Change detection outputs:

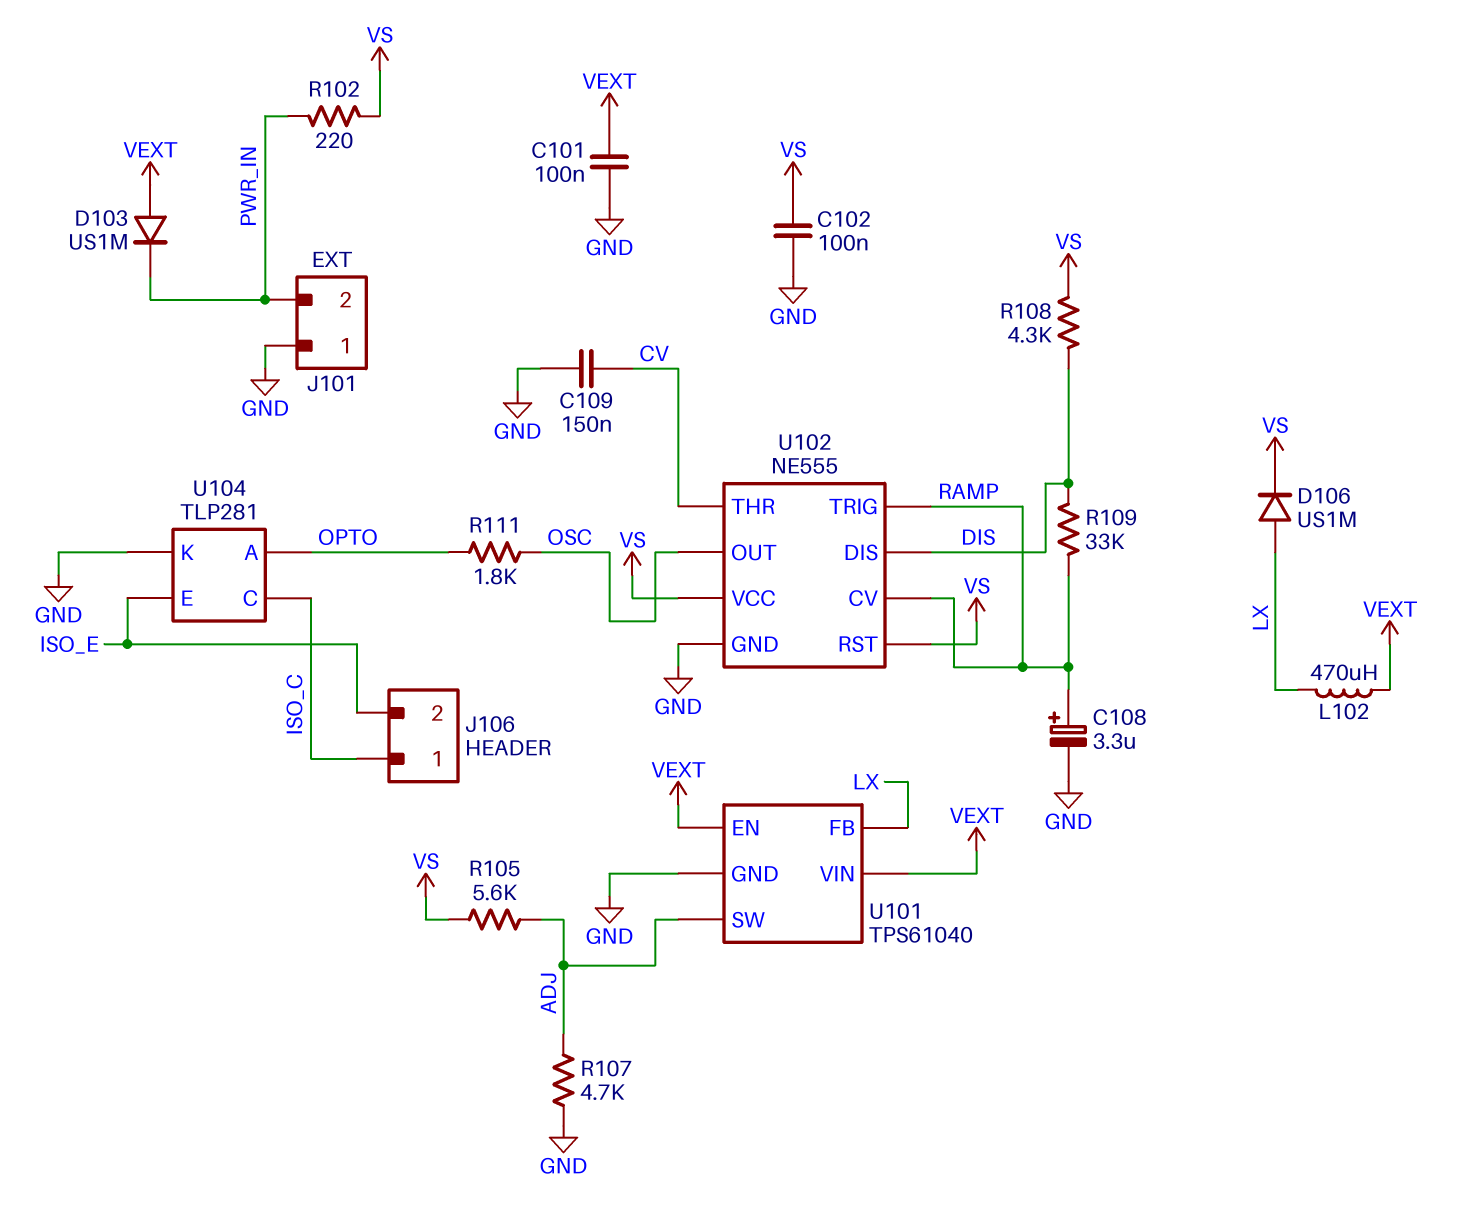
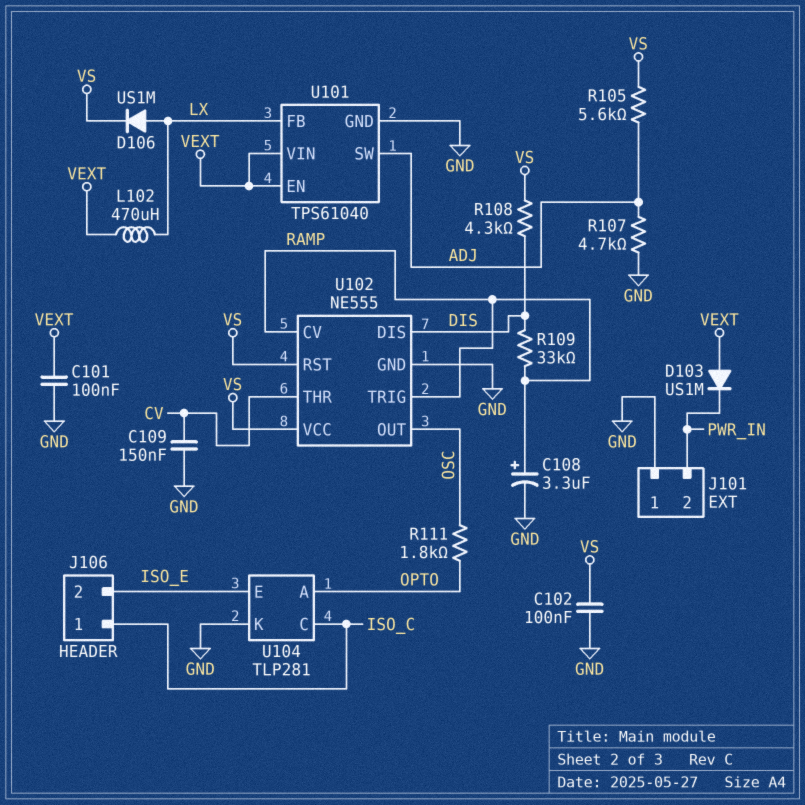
R102: 220 (PWR_IN, VS) -> none

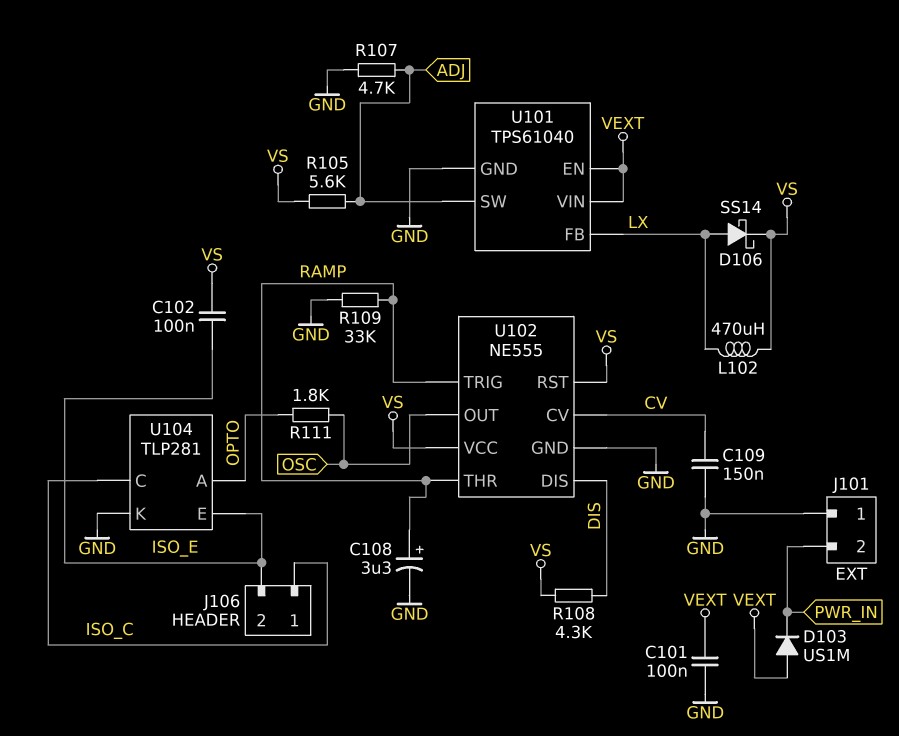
C102: 100nF (GND, VS) -> 100nF (ISO_E, VS)
D106: diode US1M (A LX, K VS) -> schottky SS14 (A LX, K VS)
L102: 470uH (LX, VEXT) -> 470uH (LX, VS)
R109: 33k (DIS, RAMP) -> 33k (GND, RAMP)
U102 pin CV: RAMP -> CV
U102 pin THR: CV -> RAMP

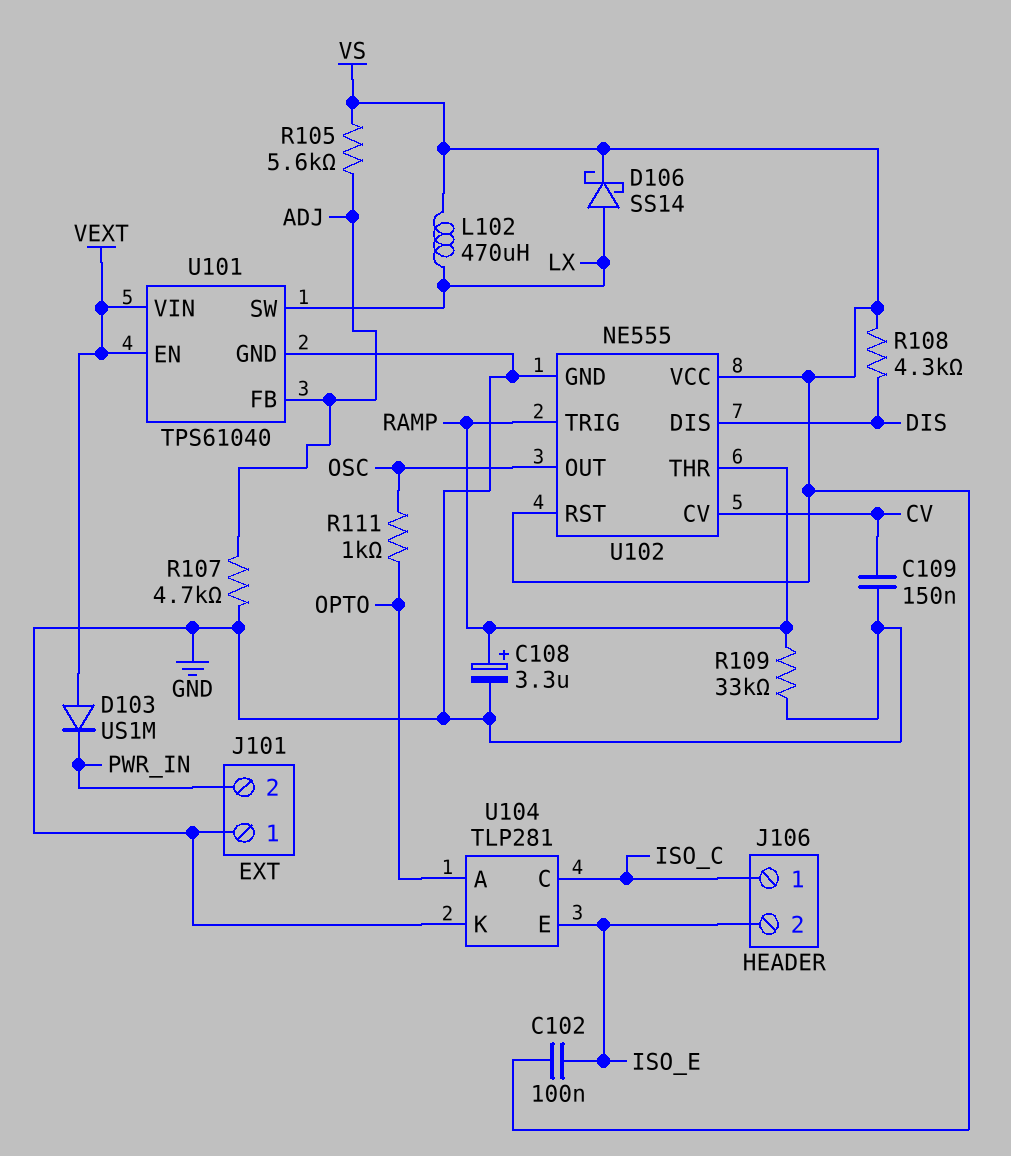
C101: 100nF (GND, VEXT) -> none
R111: 1.8k (OPTO, OSC) -> 1k (OPTO, OSC)
U101 pin FB: LX -> ADJ
U101 pin SW: ADJ -> LX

| The task |
Write out only those lines of the entries that lie between the line containing "C101: 100nF (GND, VEXT) -> none" and the last line, inclusive, reproducing them exactly.

| Written solution |
C101: 100nF (GND, VEXT) -> none
R111: 1.8k (OPTO, OSC) -> 1k (OPTO, OSC)
U101 pin FB: LX -> ADJ
U101 pin SW: ADJ -> LX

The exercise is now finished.